Top of COLLECTED DATA

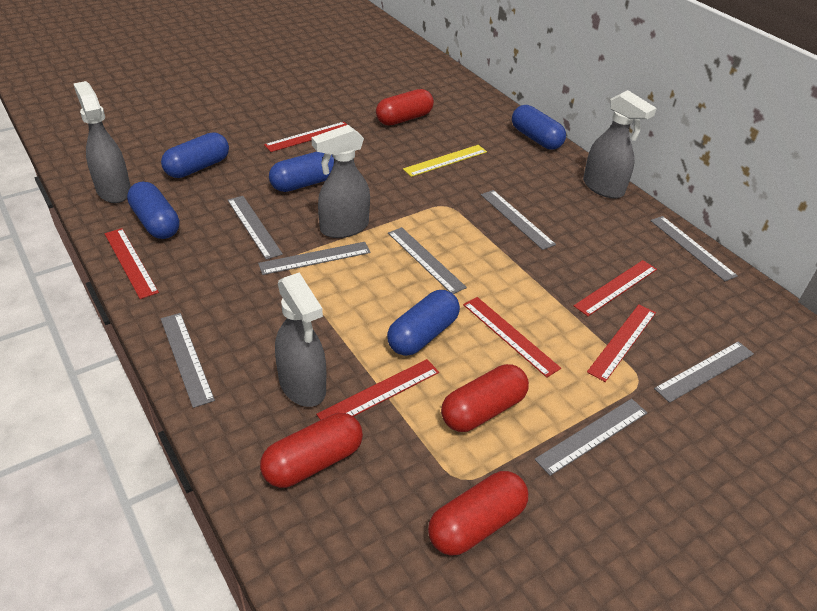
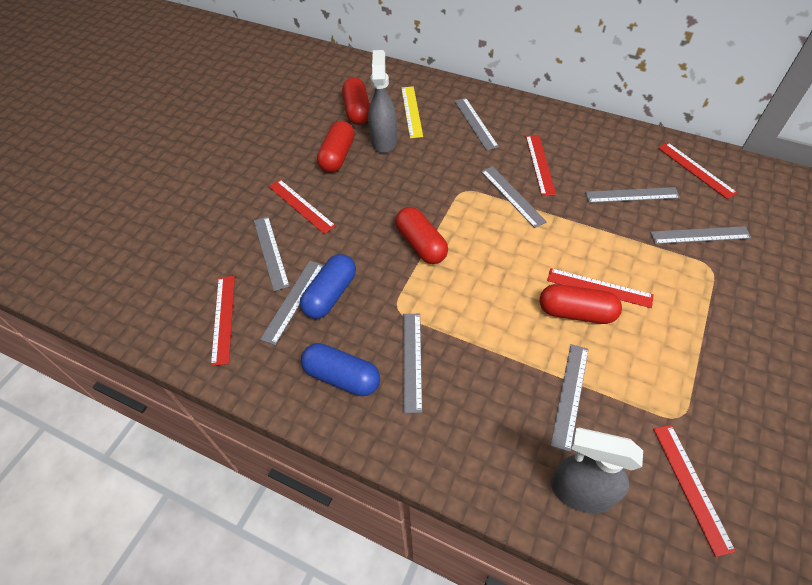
blue capsule: 5 -> 2
grey spray bottle: 4 -> 2

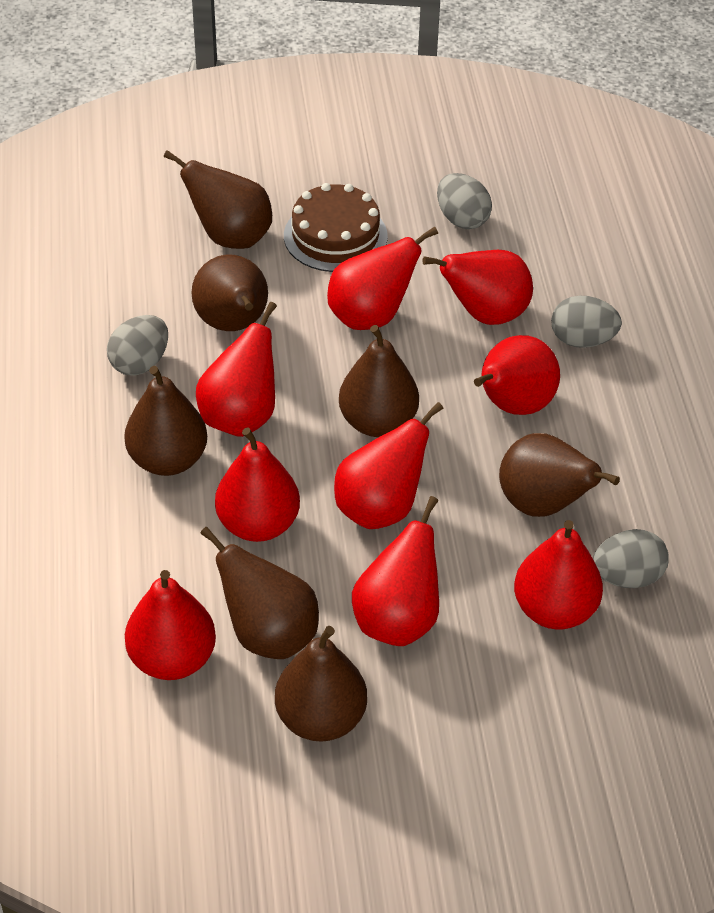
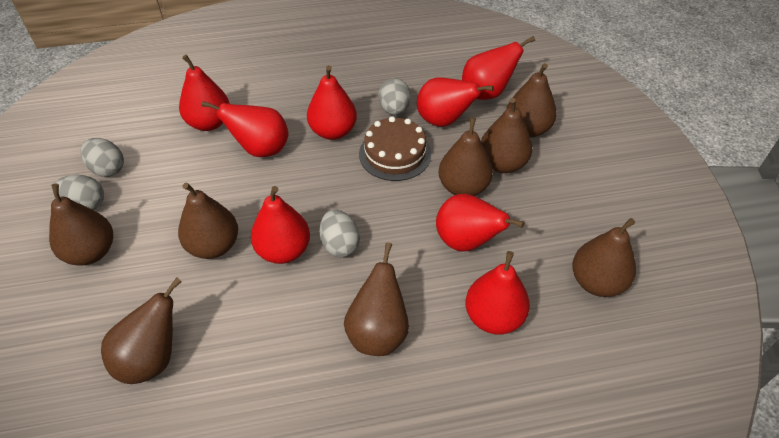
brown pear: 7 -> 8
red pear: 9 -> 8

Bottom of COLLECTED DATA

Output the whole listing without change. Any picture is to be left out.

→ ANSWER SECTION
blue capsule: 5 -> 2
grey spray bottle: 4 -> 2

brown pear: 7 -> 8
red pear: 9 -> 8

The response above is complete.